» **Task**: Every line in the records below with the string "turned" needs to be copied out.

[Scene comparison data]
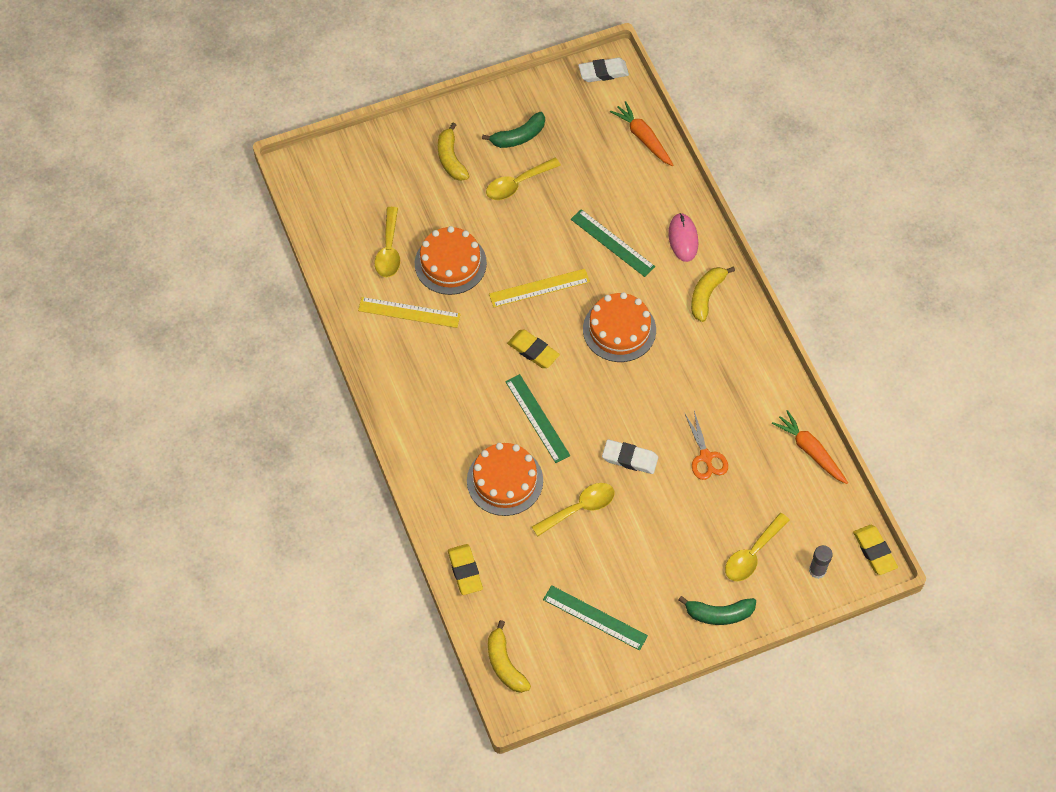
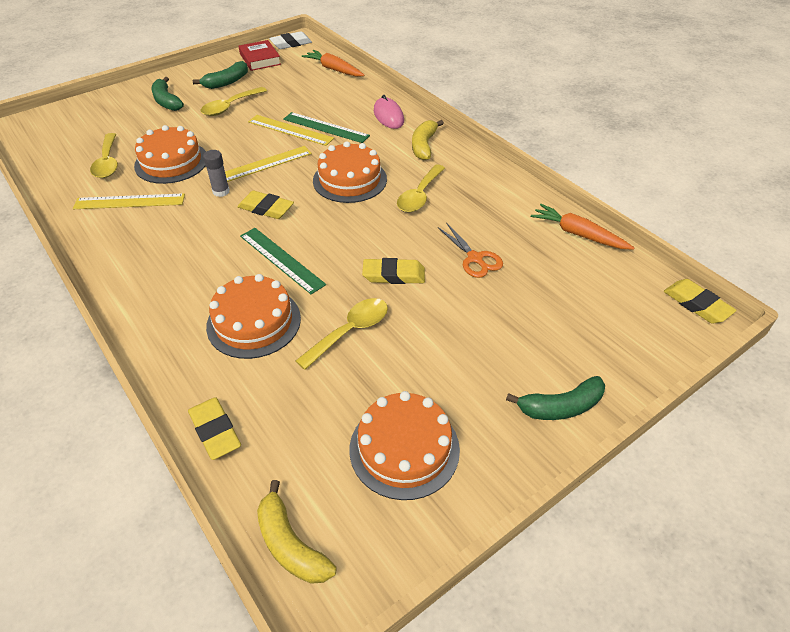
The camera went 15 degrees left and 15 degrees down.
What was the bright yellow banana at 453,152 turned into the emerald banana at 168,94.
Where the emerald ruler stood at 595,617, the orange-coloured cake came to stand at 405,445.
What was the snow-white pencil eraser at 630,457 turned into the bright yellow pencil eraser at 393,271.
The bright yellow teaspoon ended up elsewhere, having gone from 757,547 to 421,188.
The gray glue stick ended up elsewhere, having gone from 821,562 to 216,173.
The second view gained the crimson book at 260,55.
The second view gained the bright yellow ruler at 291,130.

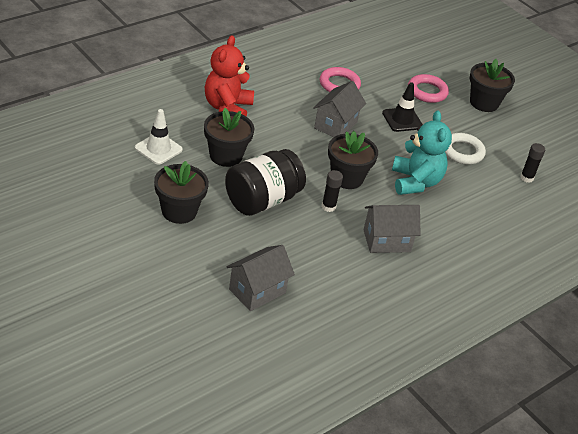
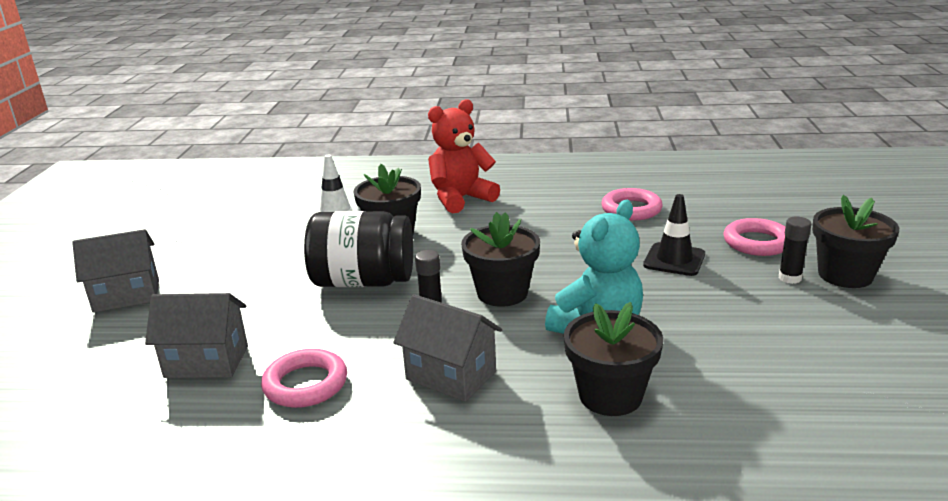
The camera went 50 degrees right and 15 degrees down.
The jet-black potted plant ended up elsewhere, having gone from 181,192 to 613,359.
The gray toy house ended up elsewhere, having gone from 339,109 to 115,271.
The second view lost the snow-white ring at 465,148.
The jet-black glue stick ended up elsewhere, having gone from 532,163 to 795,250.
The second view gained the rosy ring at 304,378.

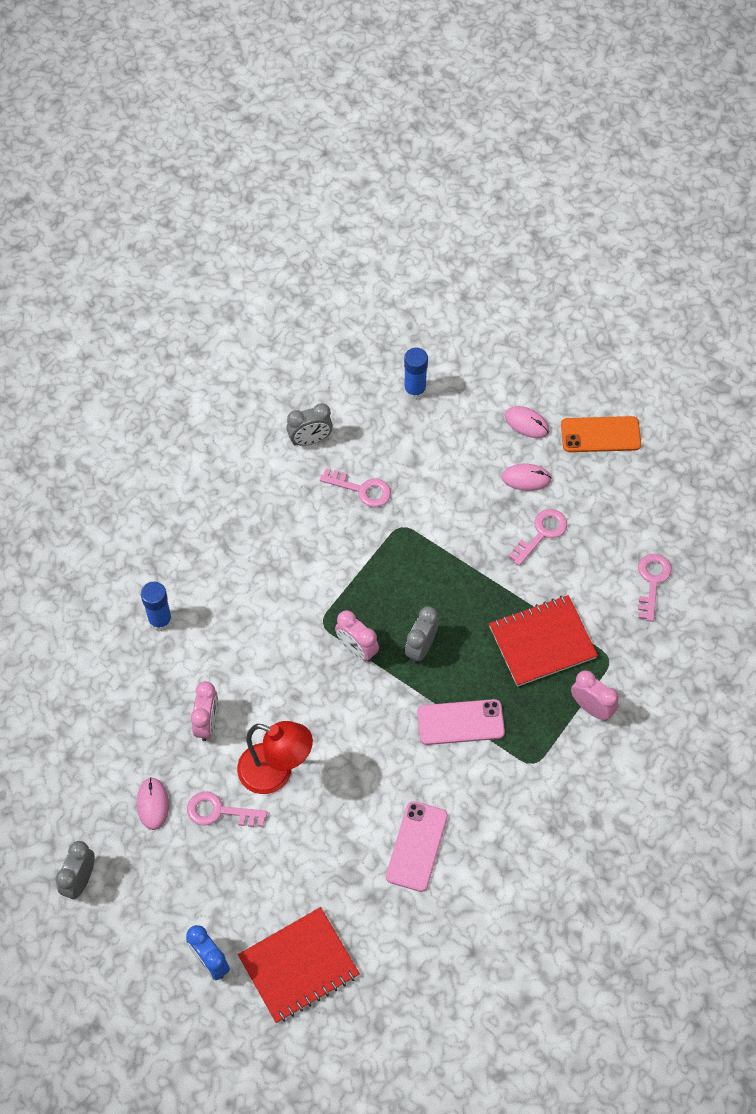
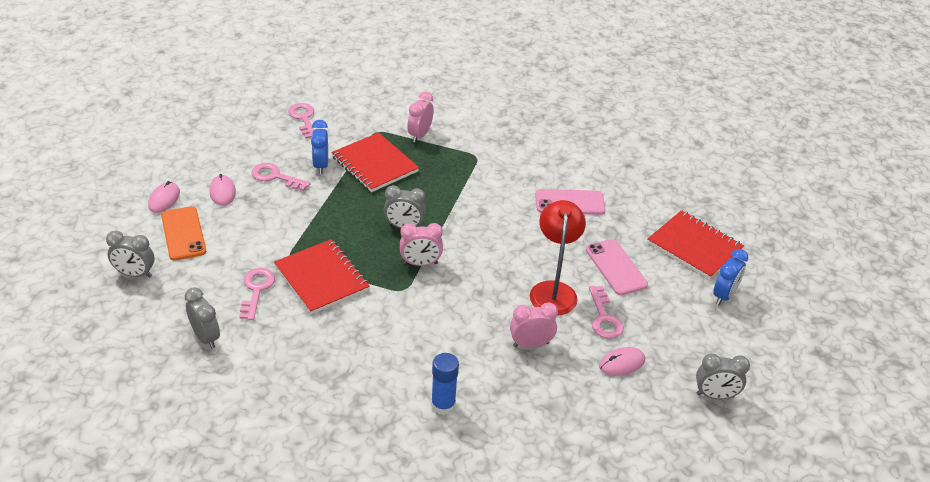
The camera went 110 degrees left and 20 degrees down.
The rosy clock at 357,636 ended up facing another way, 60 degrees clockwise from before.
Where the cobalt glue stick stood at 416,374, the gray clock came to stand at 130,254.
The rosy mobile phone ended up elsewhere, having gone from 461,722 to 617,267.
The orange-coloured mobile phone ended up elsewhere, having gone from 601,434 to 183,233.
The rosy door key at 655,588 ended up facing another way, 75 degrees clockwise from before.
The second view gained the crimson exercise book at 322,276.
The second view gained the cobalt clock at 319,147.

* * *

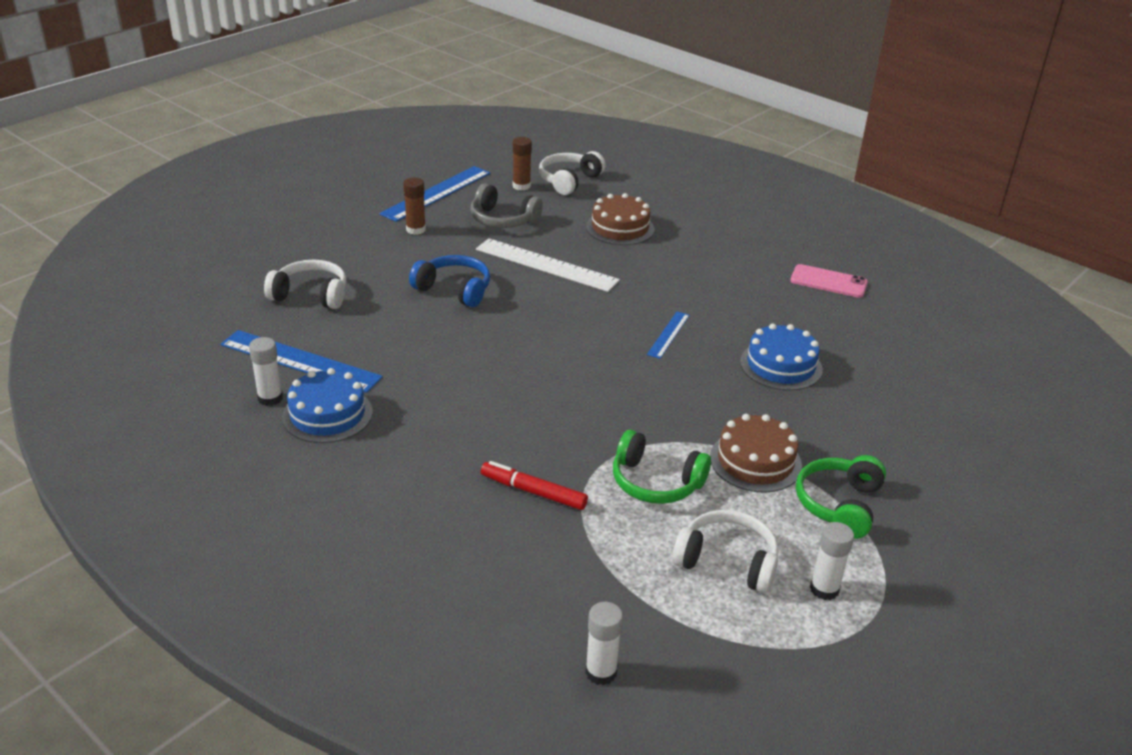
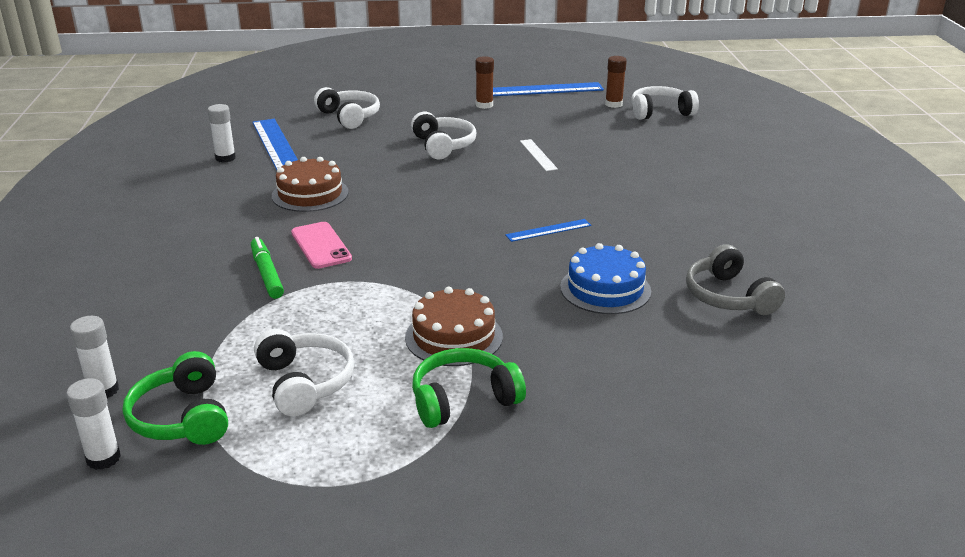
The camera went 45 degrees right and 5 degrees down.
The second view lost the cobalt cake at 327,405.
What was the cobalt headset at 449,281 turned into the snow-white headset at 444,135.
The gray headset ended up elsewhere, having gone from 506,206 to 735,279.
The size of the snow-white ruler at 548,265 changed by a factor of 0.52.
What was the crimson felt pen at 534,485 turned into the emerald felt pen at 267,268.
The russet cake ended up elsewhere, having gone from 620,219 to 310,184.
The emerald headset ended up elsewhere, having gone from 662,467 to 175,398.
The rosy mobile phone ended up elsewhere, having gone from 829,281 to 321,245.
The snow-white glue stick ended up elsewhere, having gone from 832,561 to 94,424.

» **Solved exercise**:
What was the bright yellow banana at 453,152 turned into the emerald banana at 168,94.
What was the snow-white pencil eraser at 630,457 turned into the bright yellow pencil eraser at 393,271.
What was the cobalt headset at 449,281 turned into the snow-white headset at 444,135.
What was the crimson felt pen at 534,485 turned into the emerald felt pen at 267,268.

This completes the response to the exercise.